---- SOURCE MATERIAL

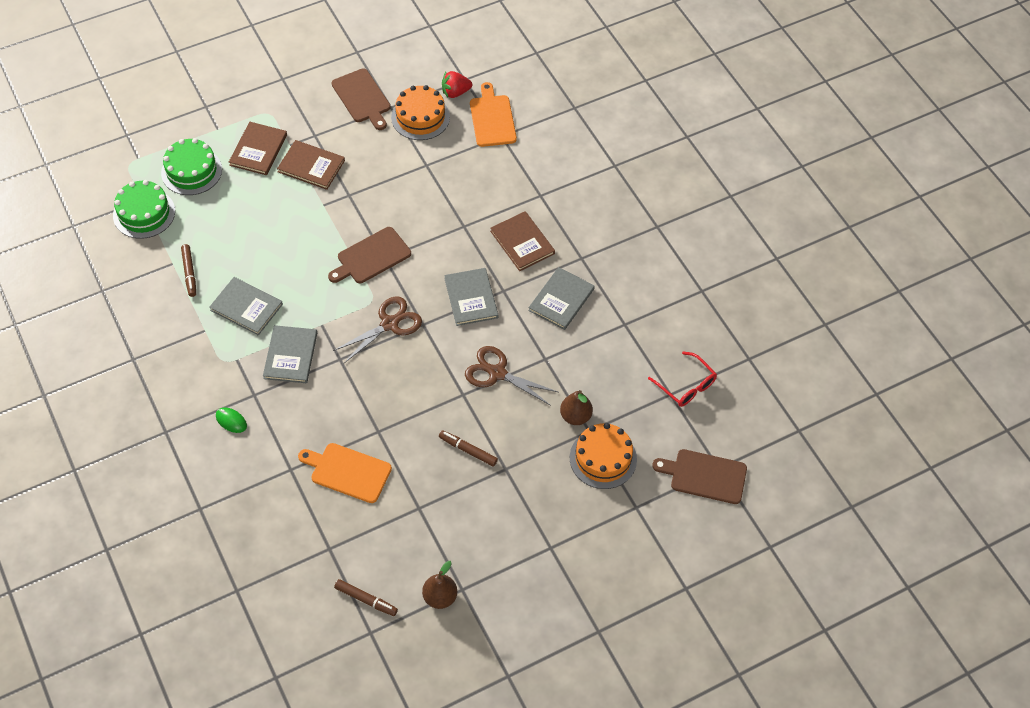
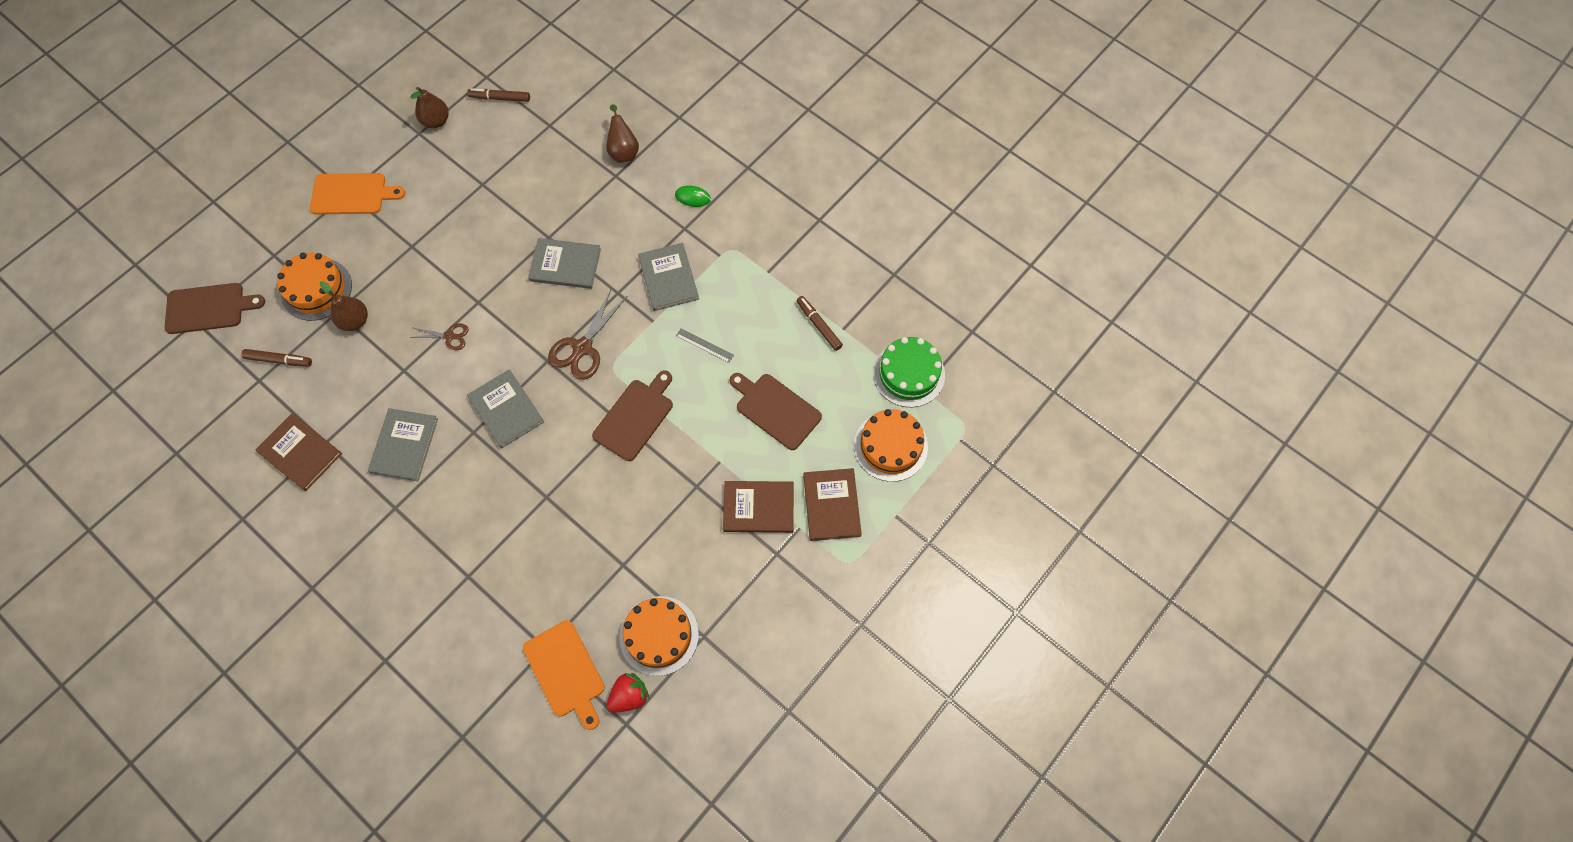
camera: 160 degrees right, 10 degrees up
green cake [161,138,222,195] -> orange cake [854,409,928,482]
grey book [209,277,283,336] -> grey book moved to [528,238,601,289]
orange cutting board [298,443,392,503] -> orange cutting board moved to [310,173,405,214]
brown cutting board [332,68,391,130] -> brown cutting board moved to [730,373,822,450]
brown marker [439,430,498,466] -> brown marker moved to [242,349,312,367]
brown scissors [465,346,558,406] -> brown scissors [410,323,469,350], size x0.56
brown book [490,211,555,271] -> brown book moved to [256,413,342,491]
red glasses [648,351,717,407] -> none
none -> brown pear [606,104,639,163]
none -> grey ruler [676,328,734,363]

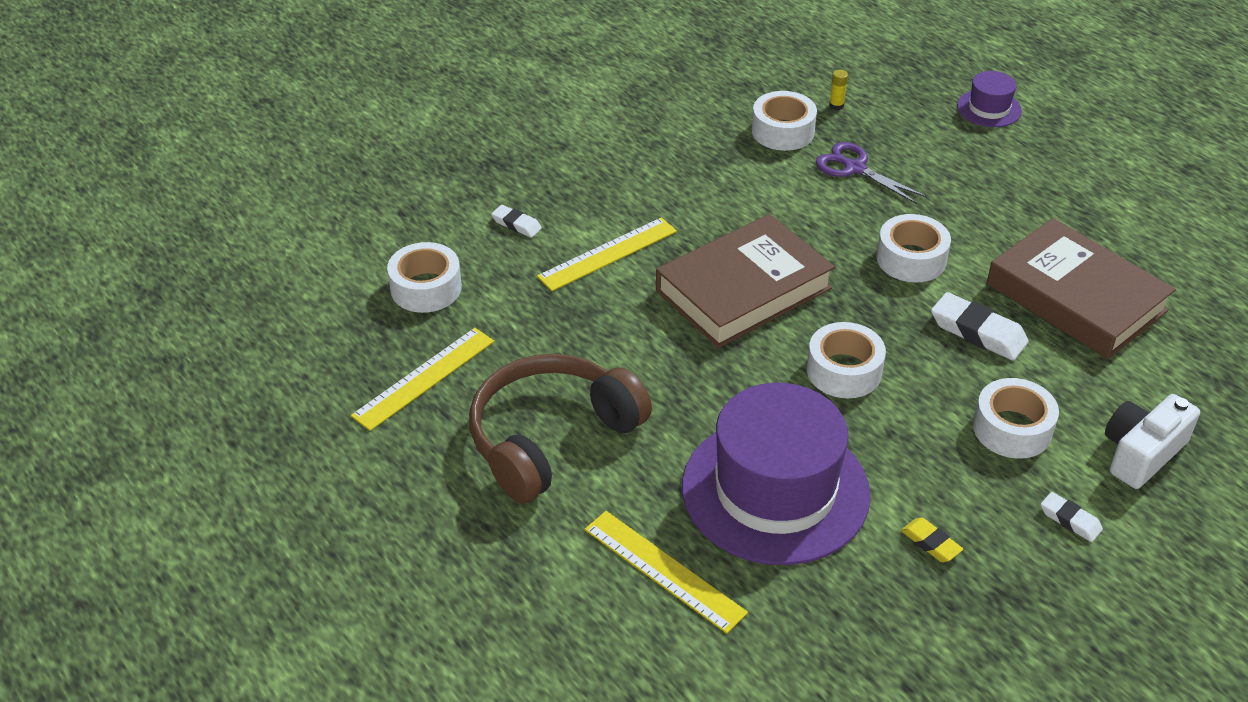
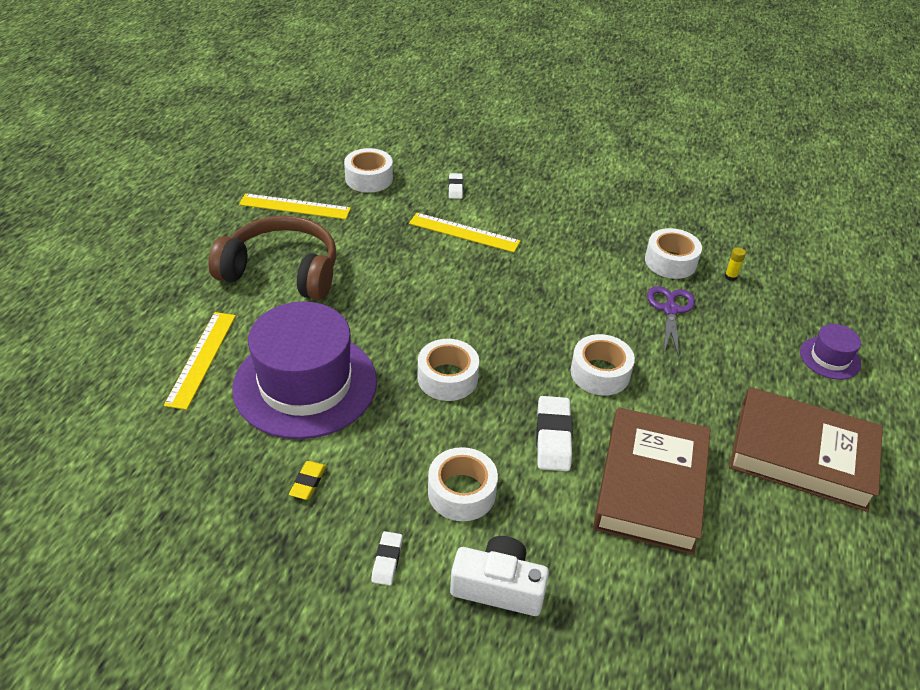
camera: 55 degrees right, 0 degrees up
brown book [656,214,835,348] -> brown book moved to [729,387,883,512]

--------

Each line from the one that holds "red glasses [648,351,717,407] -> none" through the end of the entries must be returned exactly, while any pictures stay out.

■ TASK SOLUTION ■
red glasses [648,351,717,407] -> none
none -> brown pear [606,104,639,163]
none -> grey ruler [676,328,734,363]

camera: 55 degrees right, 0 degrees up
brown book [656,214,835,348] -> brown book moved to [729,387,883,512]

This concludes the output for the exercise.